• MATERIAL FOR THIS EXERCISE:
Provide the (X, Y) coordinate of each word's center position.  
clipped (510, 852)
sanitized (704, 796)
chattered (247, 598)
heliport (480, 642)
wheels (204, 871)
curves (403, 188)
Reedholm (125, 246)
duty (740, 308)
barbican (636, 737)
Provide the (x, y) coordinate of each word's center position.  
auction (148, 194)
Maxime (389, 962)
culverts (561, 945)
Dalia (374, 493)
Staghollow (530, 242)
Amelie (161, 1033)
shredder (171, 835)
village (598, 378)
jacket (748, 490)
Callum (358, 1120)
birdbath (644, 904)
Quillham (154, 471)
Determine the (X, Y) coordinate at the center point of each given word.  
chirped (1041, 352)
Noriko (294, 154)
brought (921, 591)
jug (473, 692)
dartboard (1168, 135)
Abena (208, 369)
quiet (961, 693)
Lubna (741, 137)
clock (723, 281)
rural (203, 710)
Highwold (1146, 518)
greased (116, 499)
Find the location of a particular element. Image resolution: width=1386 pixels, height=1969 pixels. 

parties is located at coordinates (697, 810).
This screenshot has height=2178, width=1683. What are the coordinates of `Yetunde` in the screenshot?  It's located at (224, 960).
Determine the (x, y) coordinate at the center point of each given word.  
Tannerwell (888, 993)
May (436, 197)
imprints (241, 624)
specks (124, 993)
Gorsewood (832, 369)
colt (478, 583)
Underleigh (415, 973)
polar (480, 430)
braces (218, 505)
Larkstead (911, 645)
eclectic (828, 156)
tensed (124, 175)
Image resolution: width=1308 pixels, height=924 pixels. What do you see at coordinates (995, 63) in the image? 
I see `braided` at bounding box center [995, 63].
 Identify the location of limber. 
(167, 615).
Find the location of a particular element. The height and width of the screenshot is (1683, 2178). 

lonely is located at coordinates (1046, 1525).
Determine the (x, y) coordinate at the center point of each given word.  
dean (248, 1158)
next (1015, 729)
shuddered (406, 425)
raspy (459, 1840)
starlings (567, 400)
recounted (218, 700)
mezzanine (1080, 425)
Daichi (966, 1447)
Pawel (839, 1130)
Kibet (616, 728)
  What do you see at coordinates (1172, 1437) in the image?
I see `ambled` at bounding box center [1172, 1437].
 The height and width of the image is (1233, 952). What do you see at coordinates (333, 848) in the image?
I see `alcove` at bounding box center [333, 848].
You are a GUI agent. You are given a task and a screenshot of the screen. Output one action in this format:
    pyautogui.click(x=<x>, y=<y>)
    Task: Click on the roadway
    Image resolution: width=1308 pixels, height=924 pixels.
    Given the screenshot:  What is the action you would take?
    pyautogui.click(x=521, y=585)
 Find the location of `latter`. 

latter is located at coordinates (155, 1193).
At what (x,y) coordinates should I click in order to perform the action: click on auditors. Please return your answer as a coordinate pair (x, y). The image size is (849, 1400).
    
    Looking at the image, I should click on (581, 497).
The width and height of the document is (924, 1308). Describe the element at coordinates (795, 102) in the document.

• WHAT TO DO: Reproduce all of the items above word for word, leaving nothing out and changing nothing.

• FINISHED ANSWER:
Provide the (X, Y) coordinate of each word's center position.  
clipped (510, 852)
sanitized (704, 796)
chattered (247, 598)
heliport (480, 642)
wheels (204, 871)
curves (403, 188)
Reedholm (125, 246)
duty (740, 308)
barbican (636, 737)
Provide the (x, y) coordinate of each word's center position.  
auction (148, 194)
Maxime (389, 962)
culverts (561, 945)
Dalia (374, 493)
Staghollow (530, 242)
Amelie (161, 1033)
shredder (171, 835)
village (598, 378)
jacket (748, 490)
Callum (358, 1120)
birdbath (644, 904)
Quillham (154, 471)
Determine the (X, Y) coordinate at the center point of each given word.  
chirped (1041, 352)
Noriko (294, 154)
brought (921, 591)
jug (473, 692)
dartboard (1168, 135)
Abena (208, 369)
quiet (961, 693)
Lubna (741, 137)
clock (723, 281)
rural (203, 710)
Highwold (1146, 518)
greased (116, 499)
Find the location of a particular element. Image resolution: width=1386 pixels, height=1969 pixels. 

parties is located at coordinates (697, 810).
This screenshot has height=2178, width=1683. What are the coordinates of `Yetunde` in the screenshot?  It's located at (224, 960).
Determine the (x, y) coordinate at the center point of each given word.  
Tannerwell (888, 993)
May (436, 197)
imprints (241, 624)
specks (124, 993)
Gorsewood (832, 369)
colt (478, 583)
Underleigh (415, 973)
polar (480, 430)
braces (218, 505)
Larkstead (911, 645)
eclectic (828, 156)
tensed (124, 175)
Image resolution: width=1308 pixels, height=924 pixels. What do you see at coordinates (995, 63) in the image? 
I see `braided` at bounding box center [995, 63].
 Identify the location of limber. 
(167, 615).
Find the location of a particular element. The height and width of the screenshot is (1683, 2178). 

lonely is located at coordinates (1046, 1525).
Determine the (x, y) coordinate at the center point of each given word.  
dean (248, 1158)
next (1015, 729)
shuddered (406, 425)
raspy (459, 1840)
starlings (567, 400)
recounted (218, 700)
mezzanine (1080, 425)
Daichi (966, 1447)
Pawel (839, 1130)
Kibet (616, 728)
  What do you see at coordinates (1172, 1437) in the image?
I see `ambled` at bounding box center [1172, 1437].
 The height and width of the image is (1233, 952). What do you see at coordinates (333, 848) in the image?
I see `alcove` at bounding box center [333, 848].
You are a GUI agent. You are given a task and a screenshot of the screen. Output one action in this format:
    pyautogui.click(x=<x>, y=<y>)
    Task: Click on the roadway
    Image resolution: width=1308 pixels, height=924 pixels.
    Given the screenshot:  What is the action you would take?
    pyautogui.click(x=521, y=585)
 Find the location of `latter`. 

latter is located at coordinates (155, 1193).
At what (x,y) coordinates should I click in order to perform the action: click on auditors. Please return your answer as a coordinate pair (x, y). The image size is (849, 1400).
    
    Looking at the image, I should click on (581, 497).
The width and height of the document is (924, 1308). Describe the element at coordinates (795, 102) in the document.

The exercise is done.